§ **Activity**:
Restate each of the lines below word for word and drop every picture.

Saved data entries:
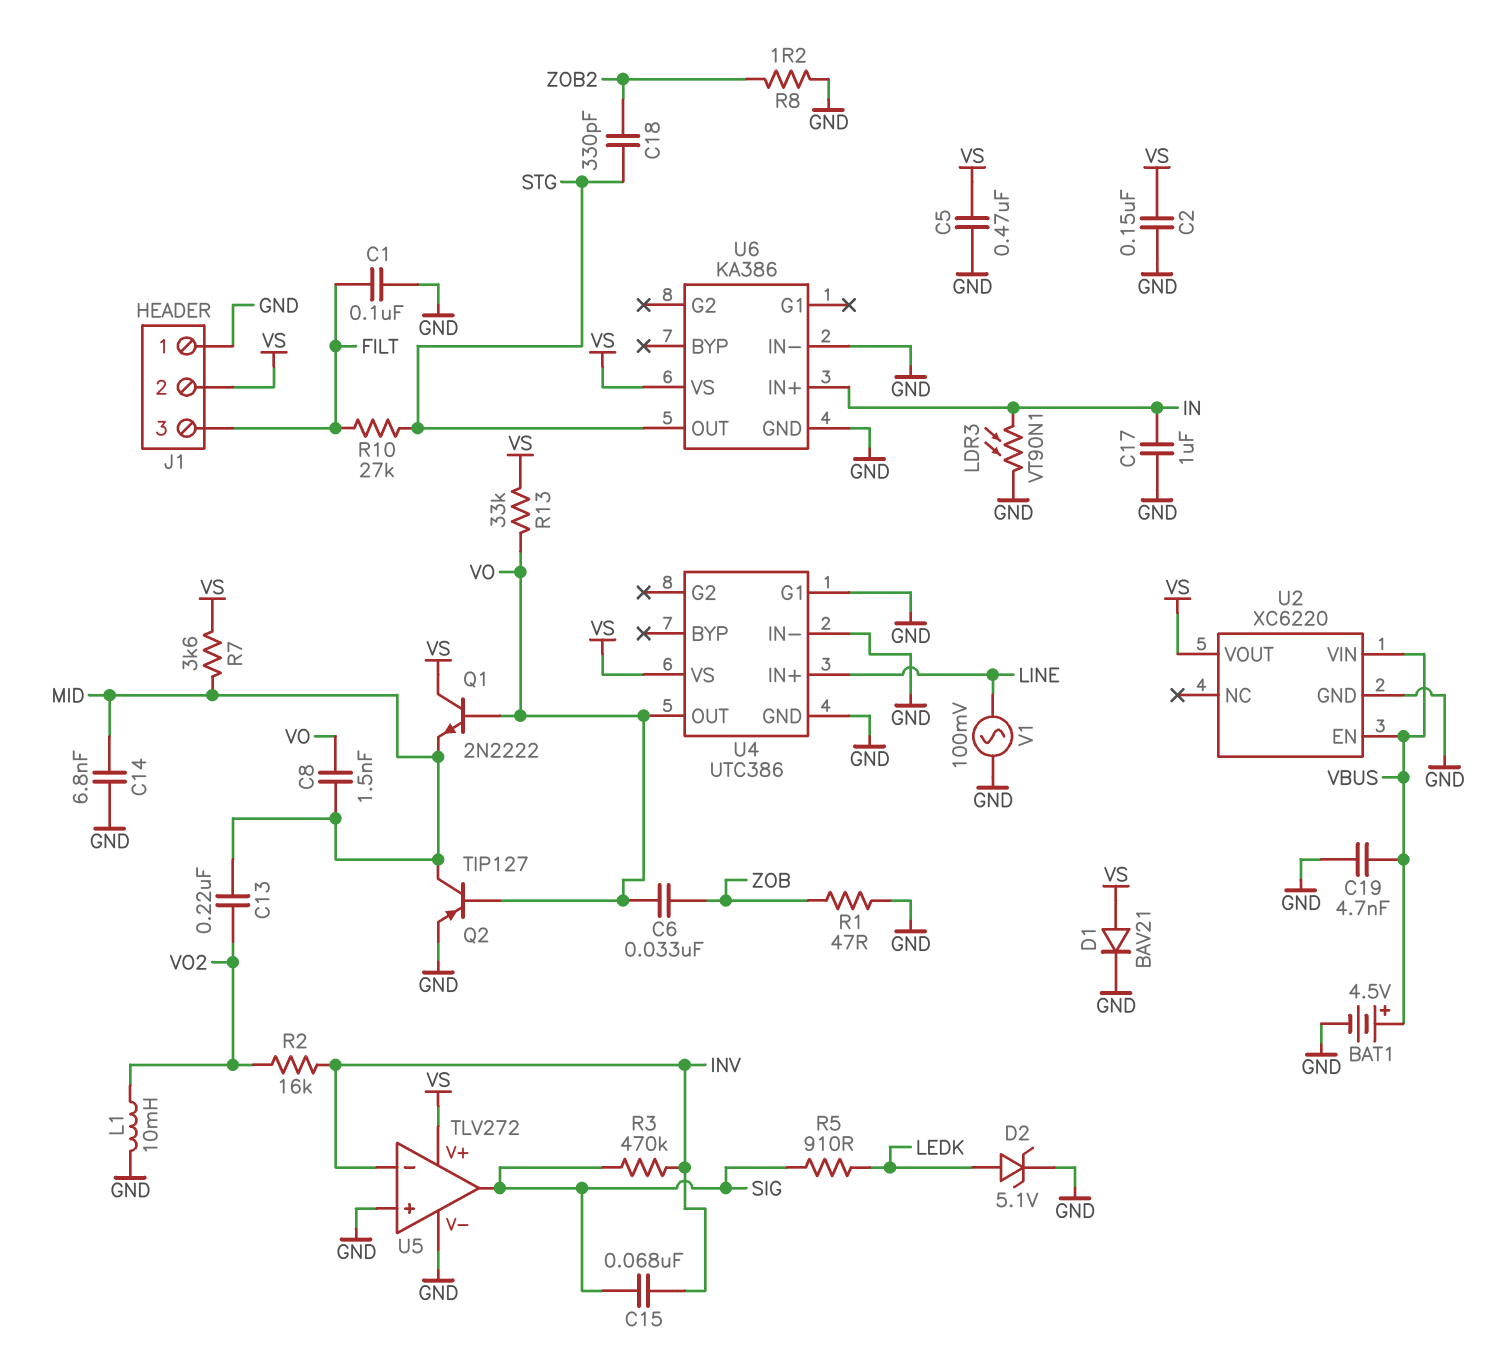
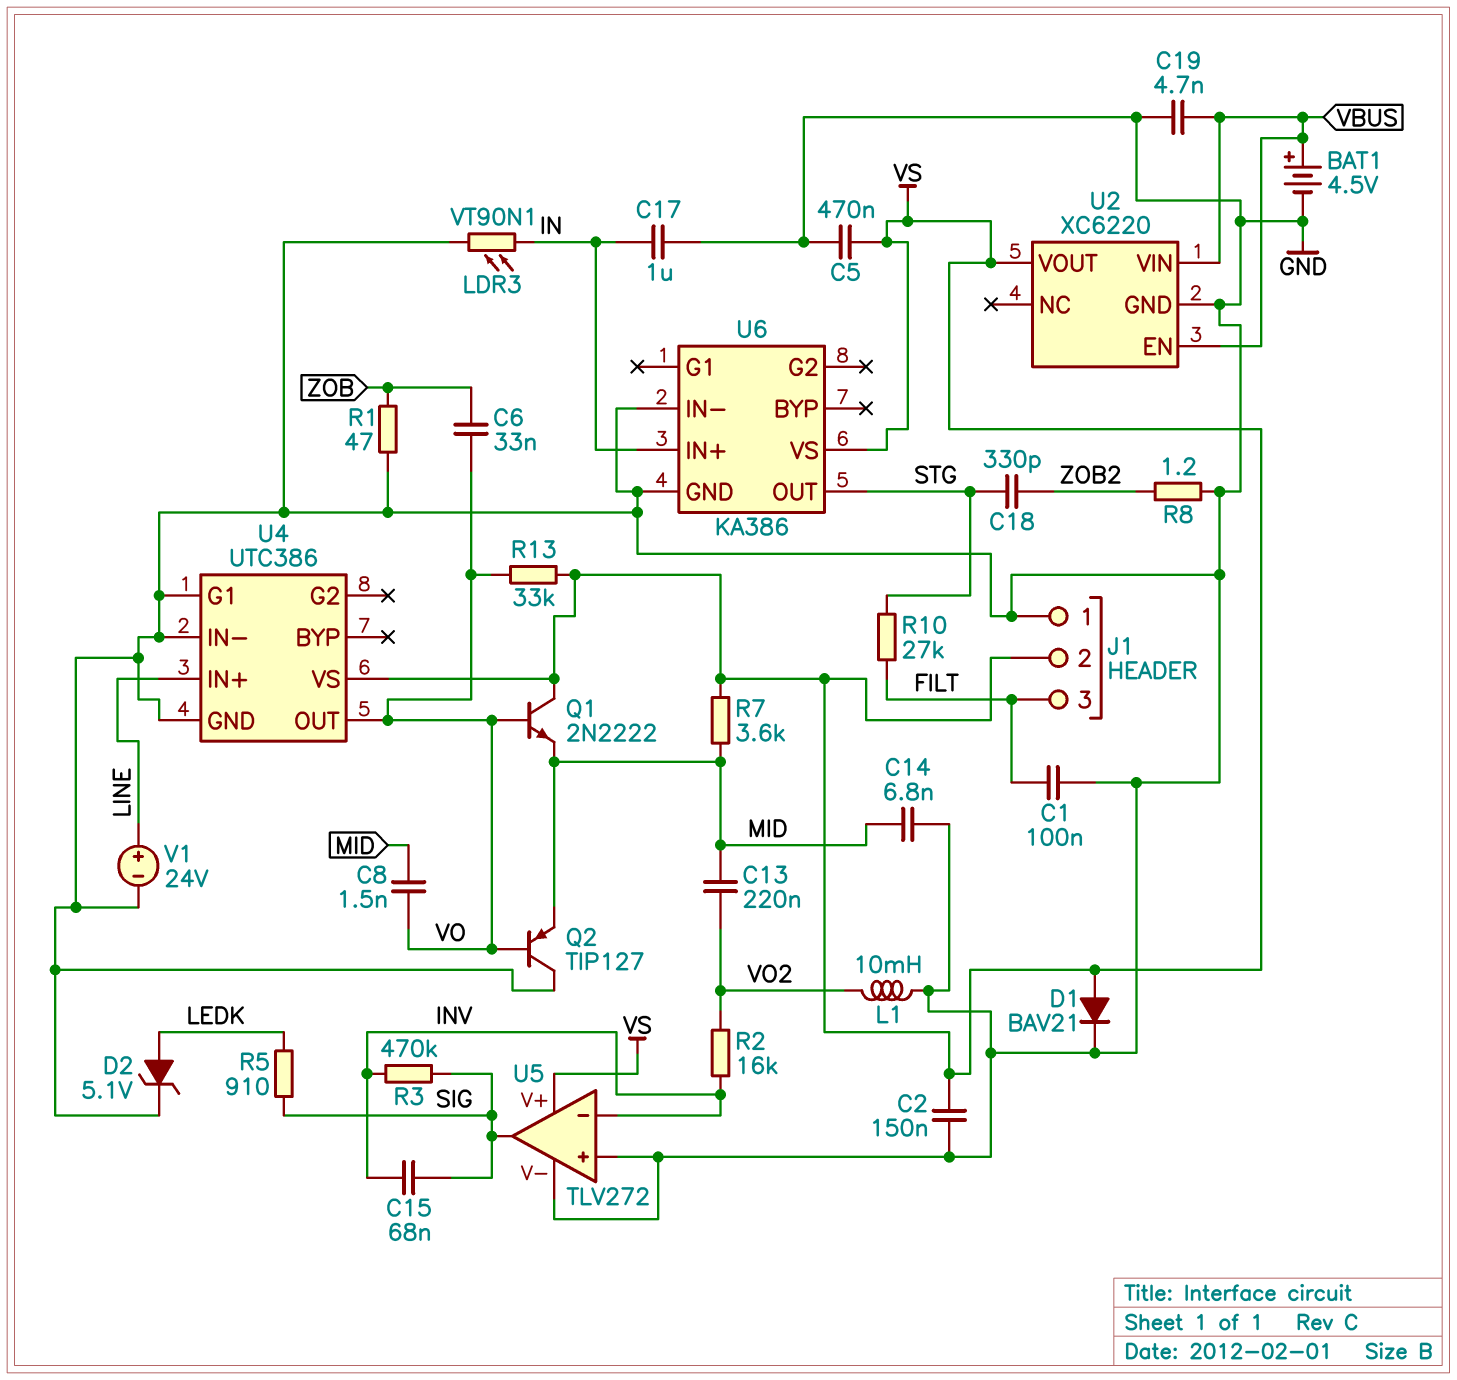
Q2: PNP TIP127 (B VO, C MID, E GND) -> PNP TIP127 (B VO, C GND, E MID)
V1: AC 100mV (GND, LINE) -> 24V (plus LINE, minus GND)

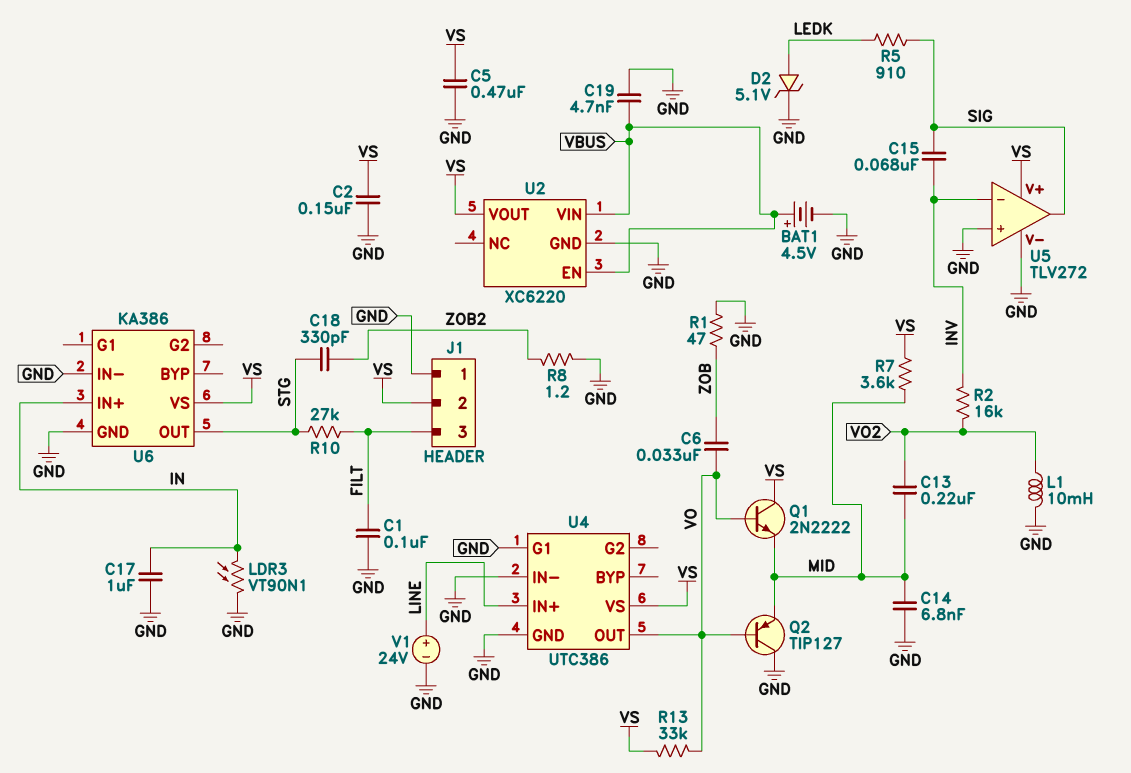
C8: 1.5nF (MID, VO) -> none
D1: diode BAV21 (A VS, K GND) -> none
R3: 470k (INV, SIG) -> none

§ **Answer space**:
Q2: PNP TIP127 (B VO, C MID, E GND) -> PNP TIP127 (B VO, C GND, E MID)
V1: AC 100mV (GND, LINE) -> 24V (plus LINE, minus GND)

C8: 1.5nF (MID, VO) -> none
D1: diode BAV21 (A VS, K GND) -> none
R3: 470k (INV, SIG) -> none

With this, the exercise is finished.